BEGIN

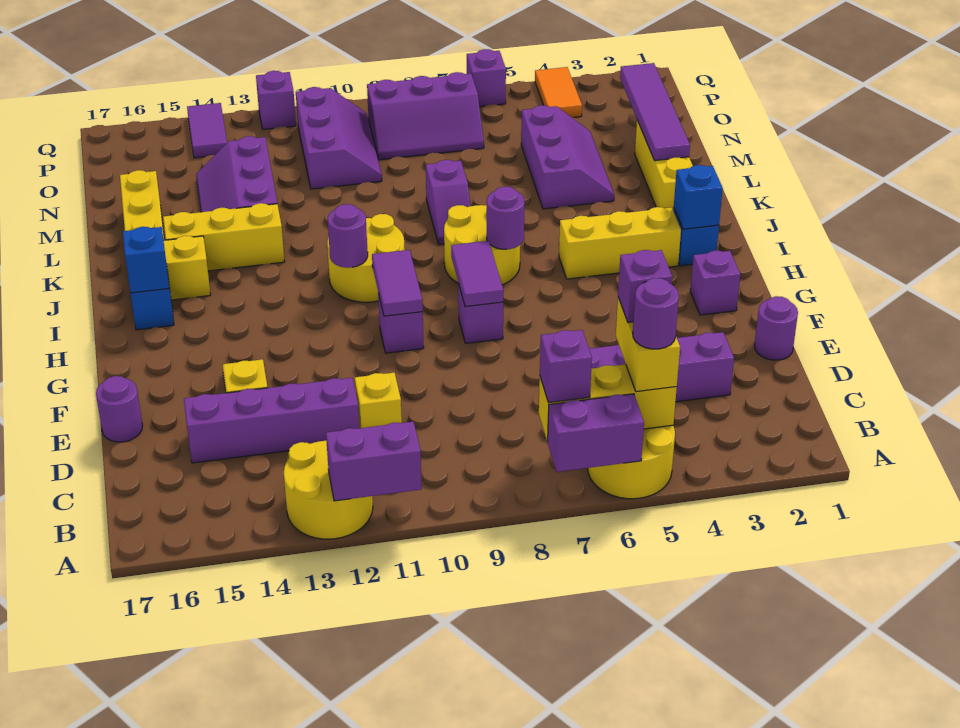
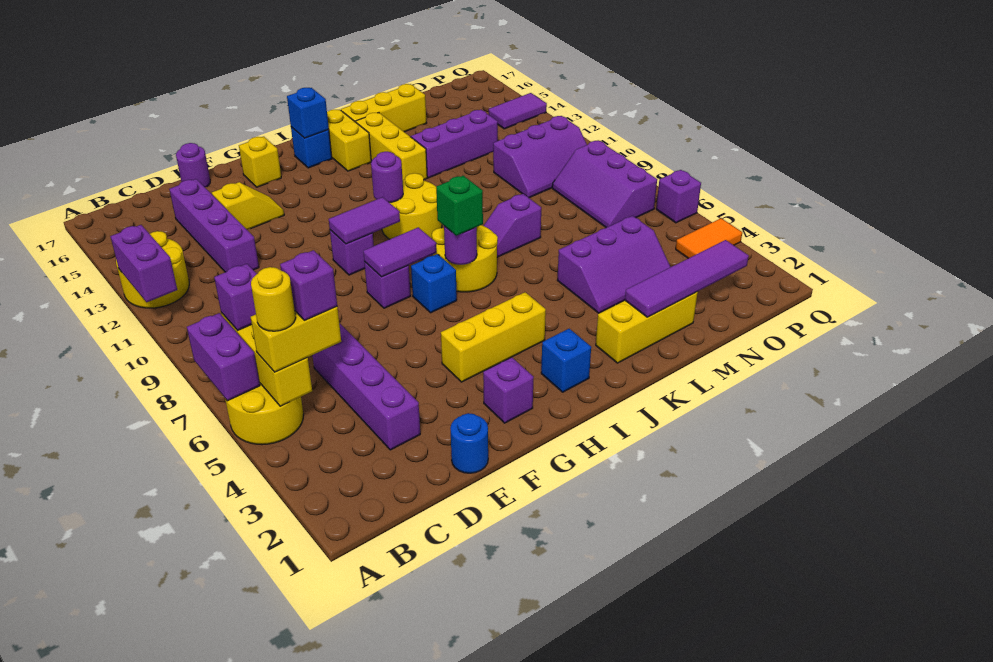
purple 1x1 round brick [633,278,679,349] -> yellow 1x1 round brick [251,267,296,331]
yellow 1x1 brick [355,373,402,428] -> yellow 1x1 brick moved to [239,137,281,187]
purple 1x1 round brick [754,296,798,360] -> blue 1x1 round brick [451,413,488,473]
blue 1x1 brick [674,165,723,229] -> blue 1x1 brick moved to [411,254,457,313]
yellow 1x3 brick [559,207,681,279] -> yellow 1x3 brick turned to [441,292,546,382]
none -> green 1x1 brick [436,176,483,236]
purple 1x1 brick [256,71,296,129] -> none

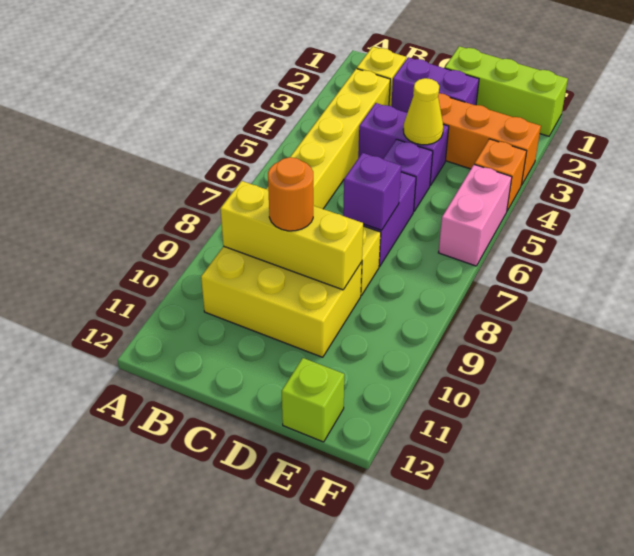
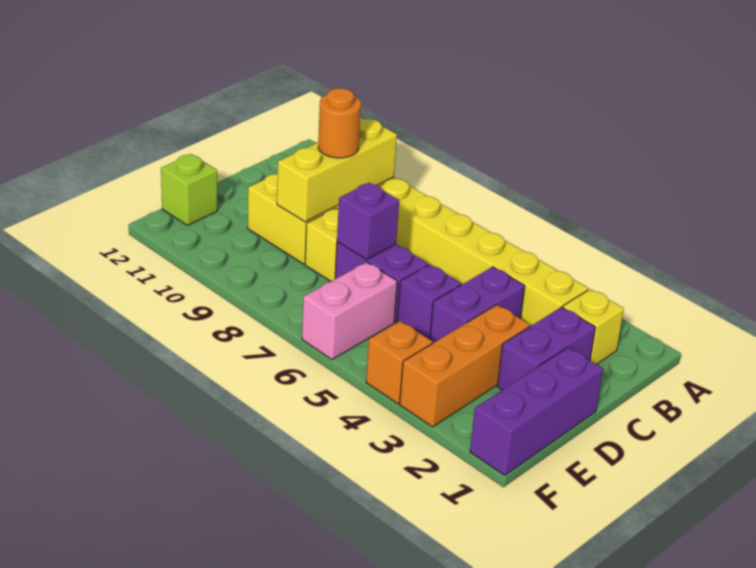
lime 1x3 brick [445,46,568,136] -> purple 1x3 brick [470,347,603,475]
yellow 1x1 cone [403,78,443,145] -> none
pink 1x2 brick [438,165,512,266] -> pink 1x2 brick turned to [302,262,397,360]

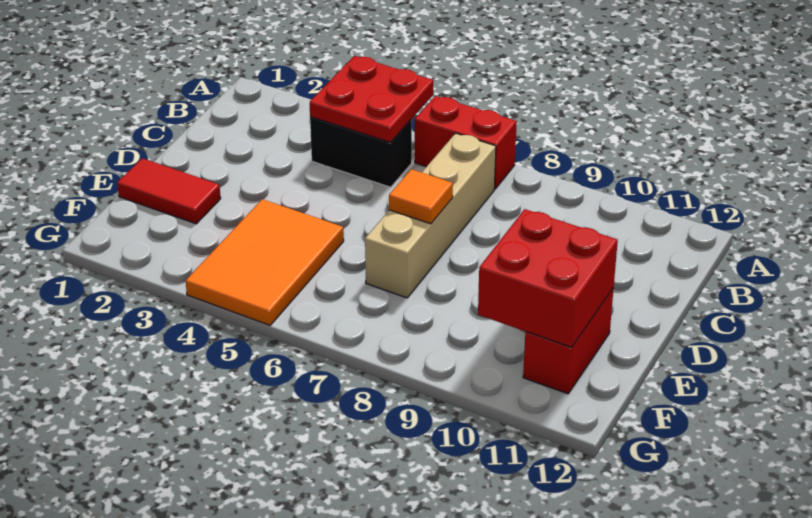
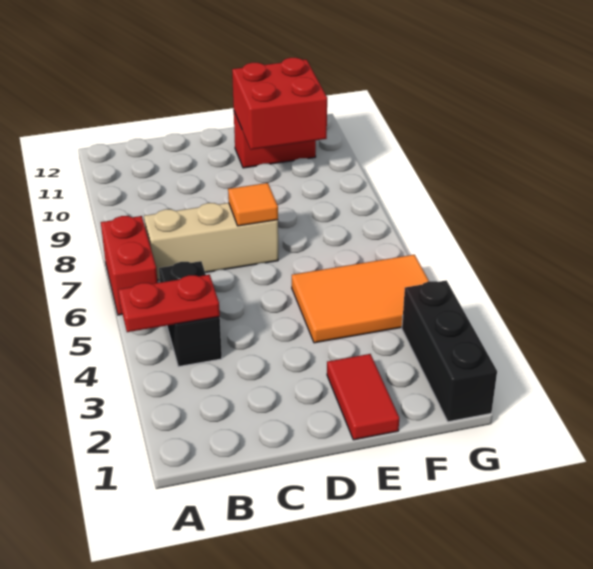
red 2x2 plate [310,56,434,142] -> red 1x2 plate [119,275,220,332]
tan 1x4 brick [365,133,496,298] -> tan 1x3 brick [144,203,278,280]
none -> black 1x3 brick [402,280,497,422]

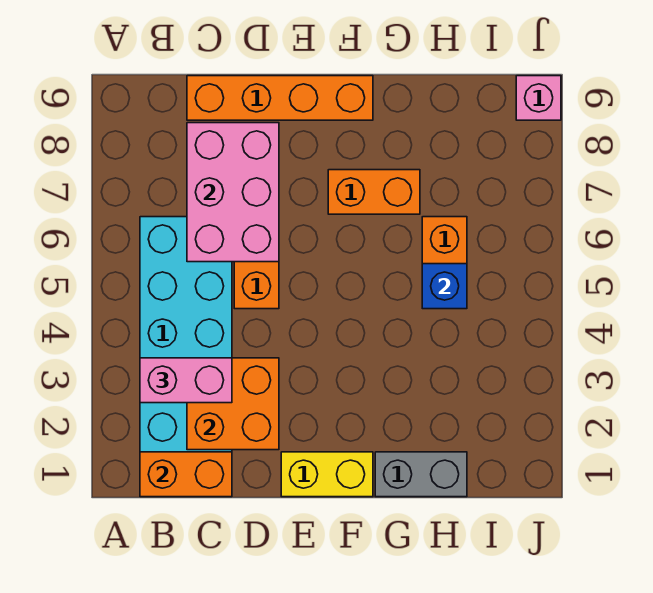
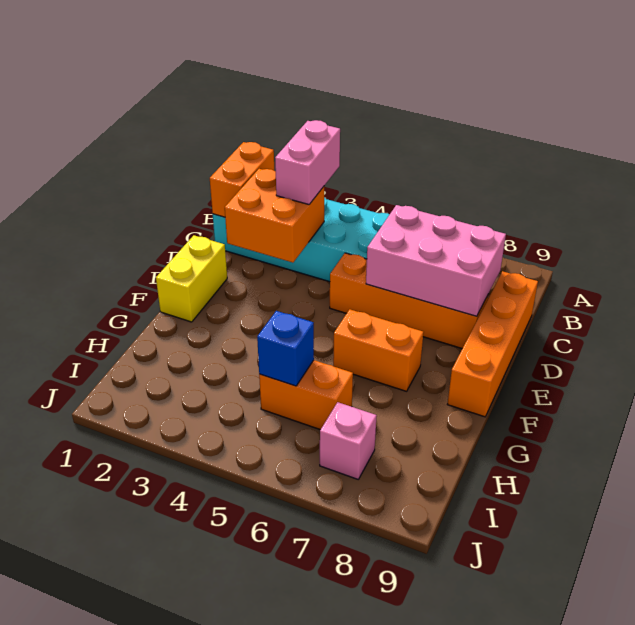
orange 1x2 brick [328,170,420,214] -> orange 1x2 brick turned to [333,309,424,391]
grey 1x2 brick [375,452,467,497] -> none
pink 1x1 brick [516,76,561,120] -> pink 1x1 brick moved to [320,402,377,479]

END

▶ _Problem statement_
Reproduce every line from the entries that holds the word "turned".

▶ _Answer space_
yellow 1x3 brick [559,207,681,279] -> yellow 1x3 brick turned to [441,292,546,382]
pink 1x2 brick [438,165,512,266] -> pink 1x2 brick turned to [302,262,397,360]
orange 1x2 brick [328,170,420,214] -> orange 1x2 brick turned to [333,309,424,391]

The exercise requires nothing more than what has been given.